**What you have to do**
Wherever the word "down" shows up in the data, report the line it sits in.

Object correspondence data
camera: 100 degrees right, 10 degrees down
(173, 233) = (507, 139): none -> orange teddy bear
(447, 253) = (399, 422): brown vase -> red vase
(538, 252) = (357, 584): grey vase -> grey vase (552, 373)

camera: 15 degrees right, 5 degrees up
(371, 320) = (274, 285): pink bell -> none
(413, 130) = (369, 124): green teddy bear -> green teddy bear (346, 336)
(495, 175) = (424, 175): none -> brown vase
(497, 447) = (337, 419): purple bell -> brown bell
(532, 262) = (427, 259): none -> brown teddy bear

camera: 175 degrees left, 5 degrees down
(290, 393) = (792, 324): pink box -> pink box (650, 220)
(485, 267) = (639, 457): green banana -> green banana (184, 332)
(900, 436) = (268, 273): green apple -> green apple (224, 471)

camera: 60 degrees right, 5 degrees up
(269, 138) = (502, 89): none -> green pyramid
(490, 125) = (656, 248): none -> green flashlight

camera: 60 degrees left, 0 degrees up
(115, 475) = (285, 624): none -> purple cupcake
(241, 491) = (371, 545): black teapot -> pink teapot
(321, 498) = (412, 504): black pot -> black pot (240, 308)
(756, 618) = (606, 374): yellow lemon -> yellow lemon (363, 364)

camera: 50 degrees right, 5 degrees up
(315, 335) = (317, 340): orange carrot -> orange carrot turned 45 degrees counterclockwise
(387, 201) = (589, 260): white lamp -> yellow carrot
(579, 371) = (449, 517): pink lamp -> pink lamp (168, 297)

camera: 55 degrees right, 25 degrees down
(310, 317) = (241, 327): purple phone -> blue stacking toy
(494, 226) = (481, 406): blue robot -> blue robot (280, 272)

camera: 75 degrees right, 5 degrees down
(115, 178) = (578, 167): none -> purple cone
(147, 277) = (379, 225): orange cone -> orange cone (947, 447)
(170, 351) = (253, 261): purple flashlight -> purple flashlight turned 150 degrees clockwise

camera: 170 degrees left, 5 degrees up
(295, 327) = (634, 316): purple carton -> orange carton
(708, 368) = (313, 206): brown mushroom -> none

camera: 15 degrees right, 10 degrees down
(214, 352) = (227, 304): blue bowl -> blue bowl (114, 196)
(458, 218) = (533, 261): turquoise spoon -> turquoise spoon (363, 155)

**Worked solution**
camera: 100 degrees right, 10 degrees down
camera: 175 degrees left, 5 degrees down
camera: 55 degrees right, 25 degrees down
camera: 75 degrees right, 5 degrees down
camera: 15 degrees right, 10 degrees down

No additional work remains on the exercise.